*** MATERIAL SHOWN ***

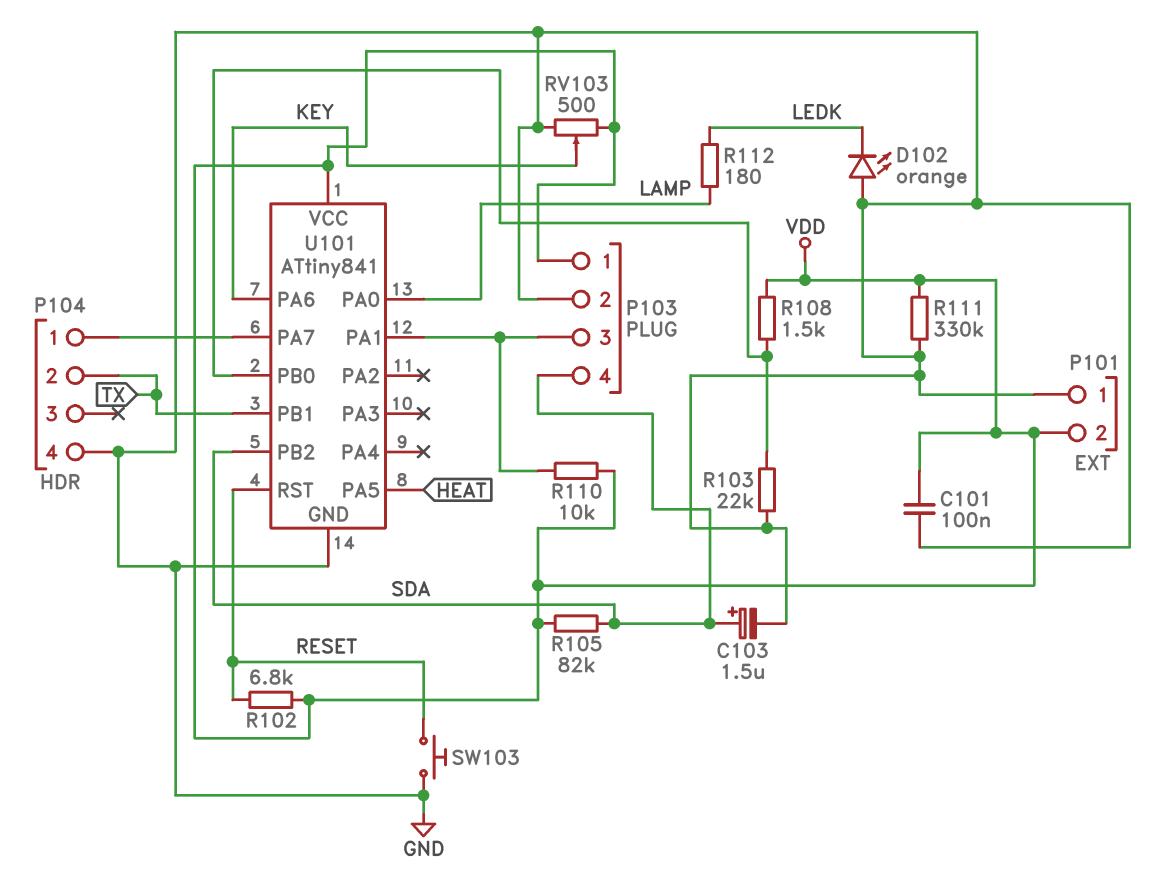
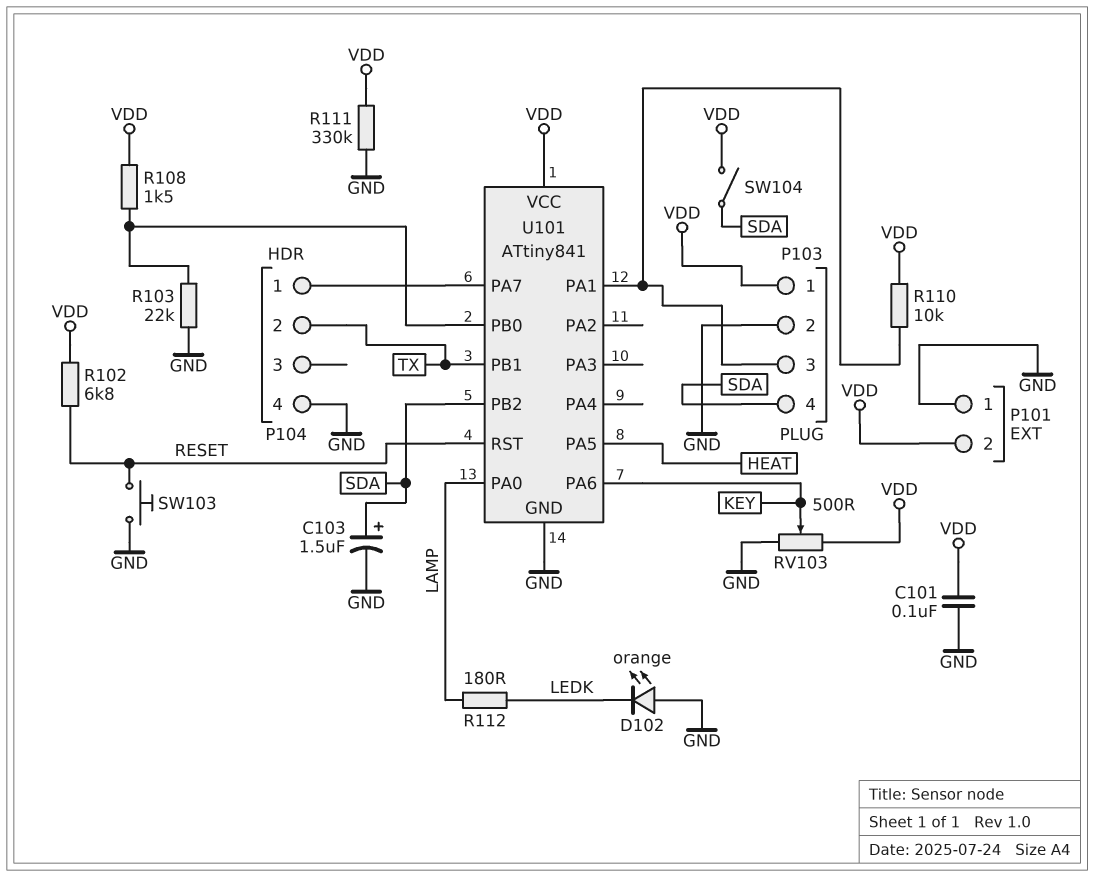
R105: 82k (SDA, VDD) -> none
SW104: none -> switch (SDA, VDD)

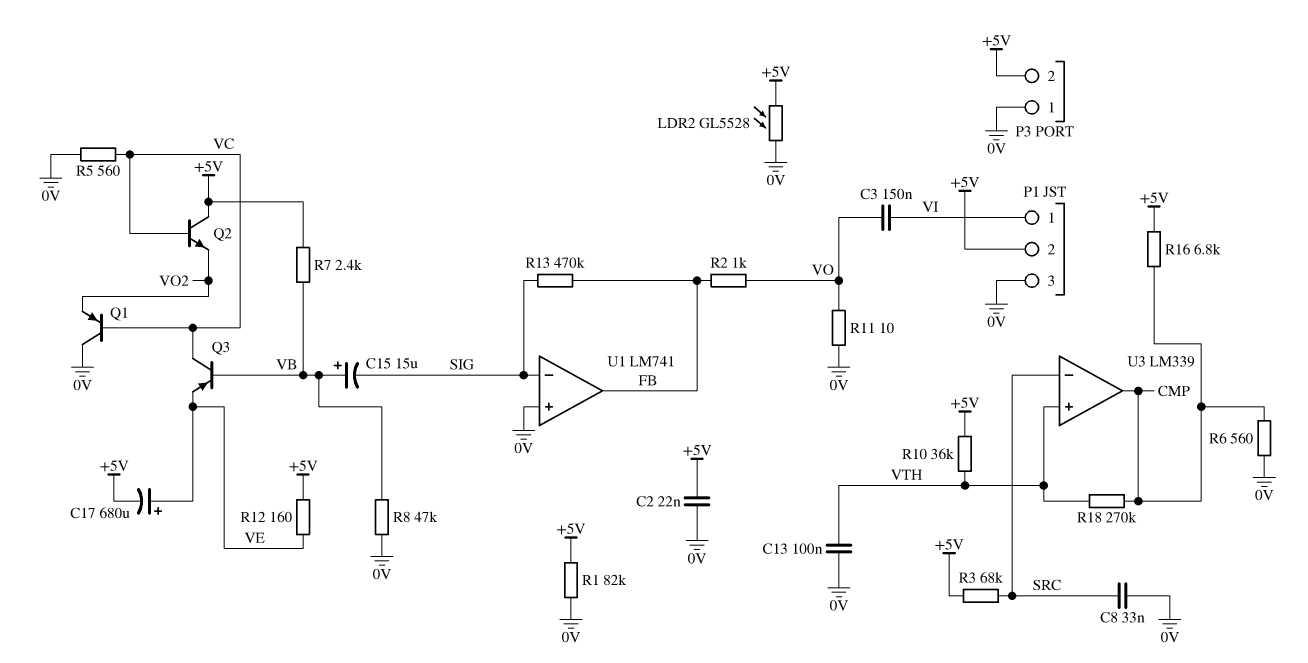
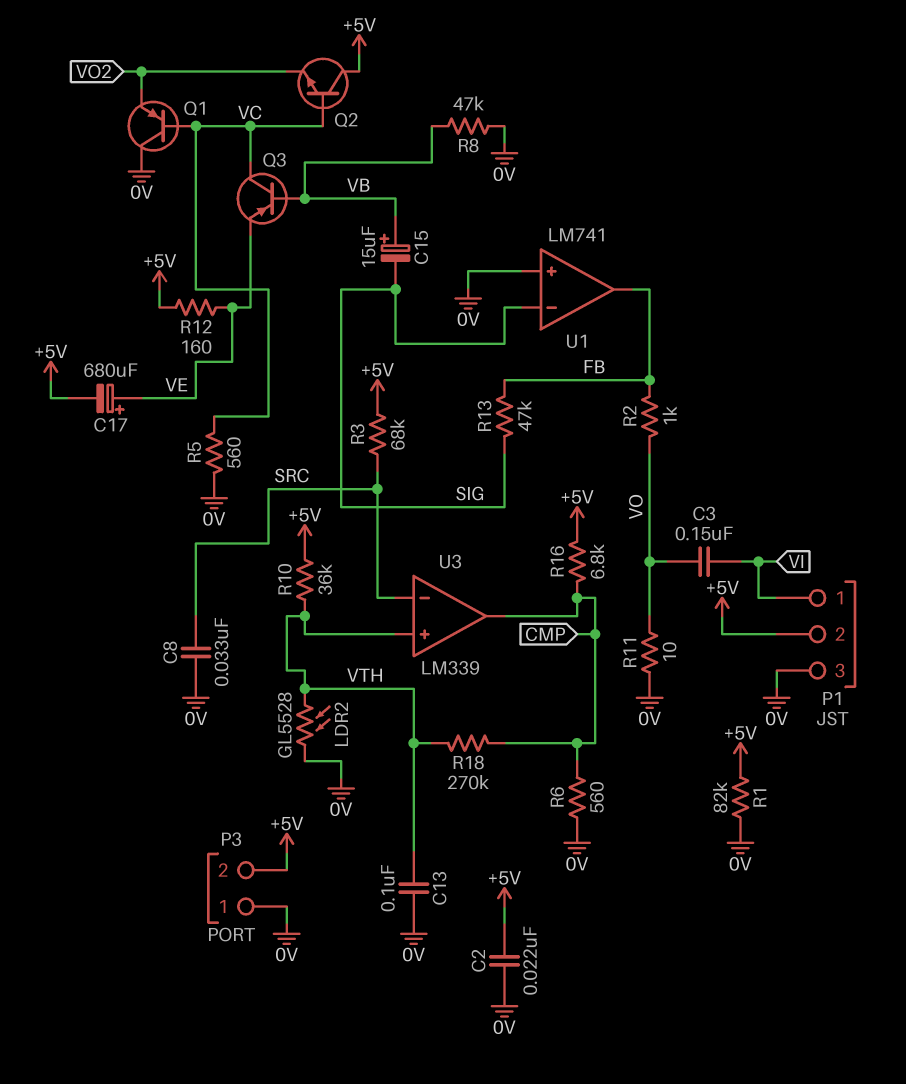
LDR2: GL5528 (+5V, 0V) -> GL5528 (0V, VTH)
R7: 2.4k (+5V, VB) -> none
R13: 470k (FB, SIG) -> 47k (FB, SIG)

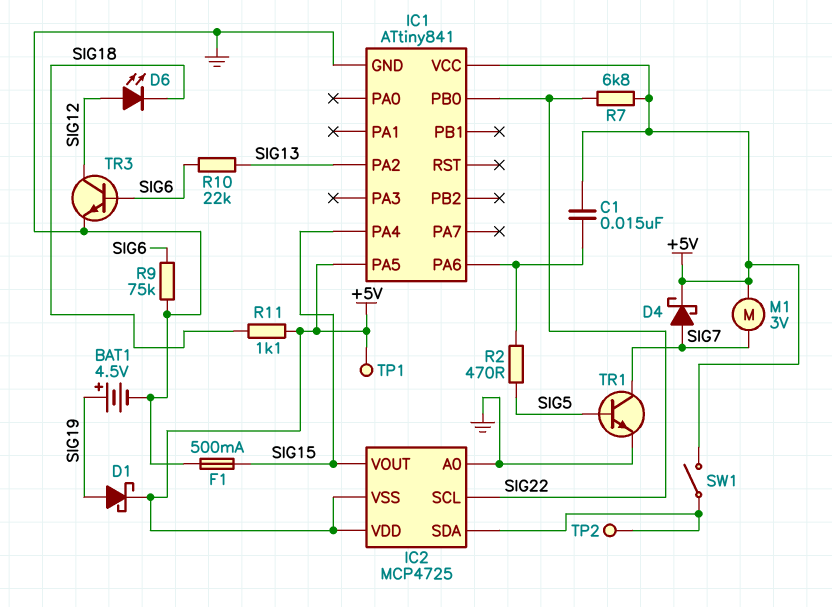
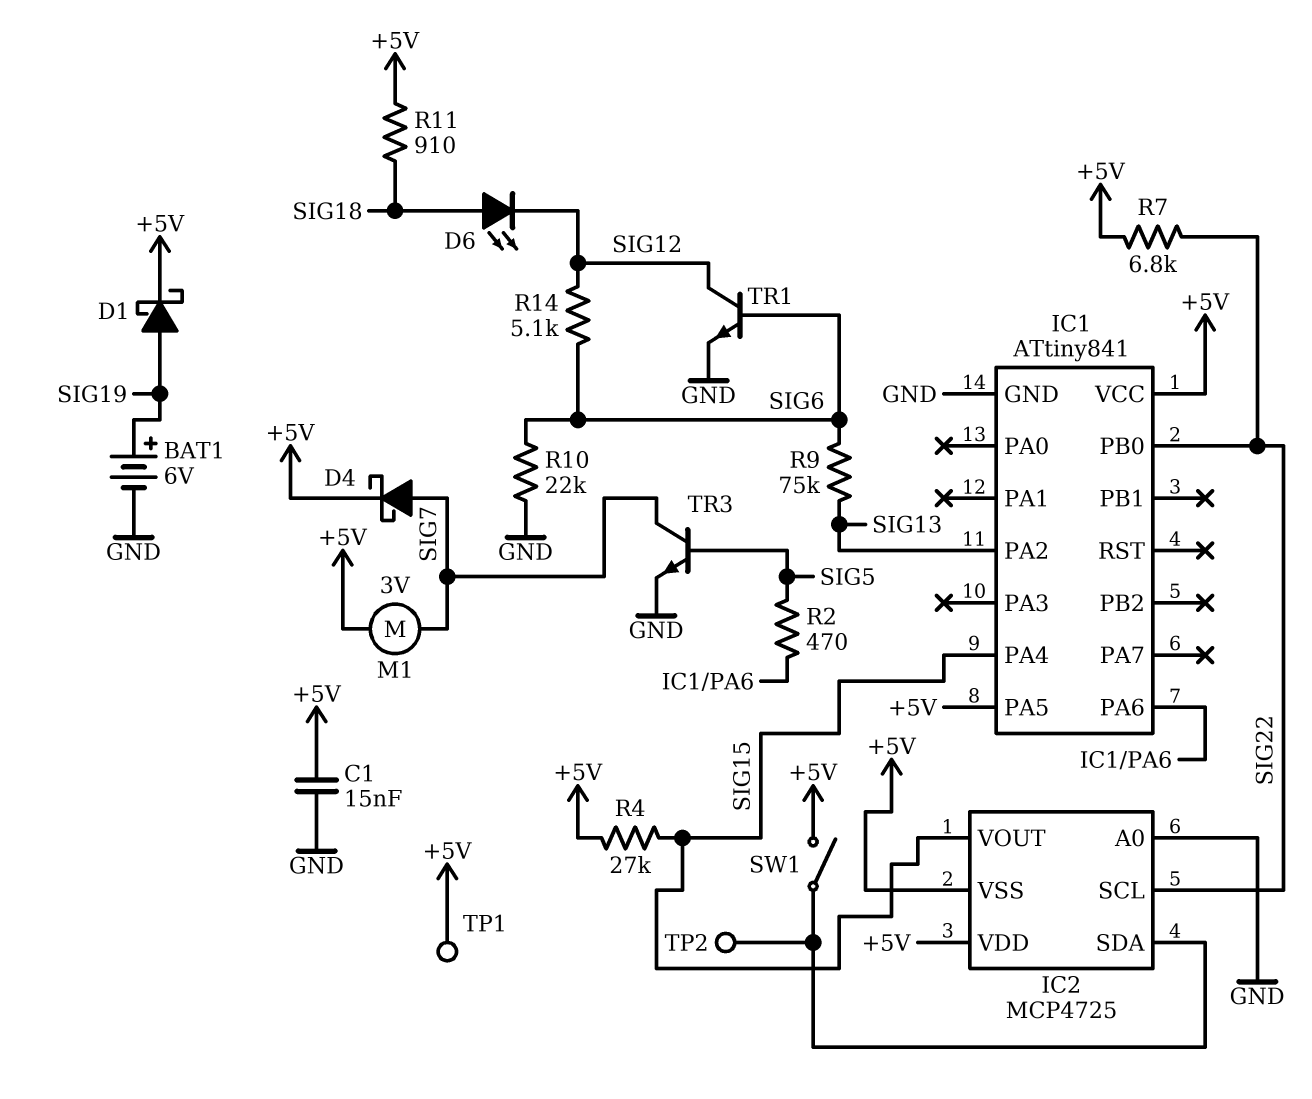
BAT1: 4.5V (plus SIG19, minus GND) -> 6V (plus SIG19, minus GND)
C1: 15nF (+5V, IC1/PA6) -> 15nF (+5V, GND)
D6: LED (A SIG12, K SIG18) -> LED (A SIG18, K SIG12)
F1: 500mA (GND, SIG15) -> none
R4: none -> 27k (+5V, SIG15)
R9: 75k (GND, SIG6) -> 75k (SIG6, SIG13)
R10: 22k (SIG6, SIG13) -> 22k (GND, SIG6)
R11: 1.1k (+5V, SIG18) -> 910 (+5V, SIG18)
R14: none -> 5.1k (SIG6, SIG12)
TR1: NPN (B SIG5, C SIG7, E GND) -> NPN (B SIG6, C SIG12, E GND)
TR3: NPN (B SIG6, C SIG12, E GND) -> NPN (B SIG5, C SIG7, E GND)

*** End of MATERIAL SHOWN ***

WORK REQUIRED:
Please write out, exactly as they appear, the lines from the one containing "R4: none -> 27k (+5V, SIG15)" through the last line of the records above, and nothing more.

EXERCISE ANSWER:
R4: none -> 27k (+5V, SIG15)
R9: 75k (GND, SIG6) -> 75k (SIG6, SIG13)
R10: 22k (SIG6, SIG13) -> 22k (GND, SIG6)
R11: 1.1k (+5V, SIG18) -> 910 (+5V, SIG18)
R14: none -> 5.1k (SIG6, SIG12)
TR1: NPN (B SIG5, C SIG7, E GND) -> NPN (B SIG6, C SIG12, E GND)
TR3: NPN (B SIG6, C SIG12, E GND) -> NPN (B SIG5, C SIG7, E GND)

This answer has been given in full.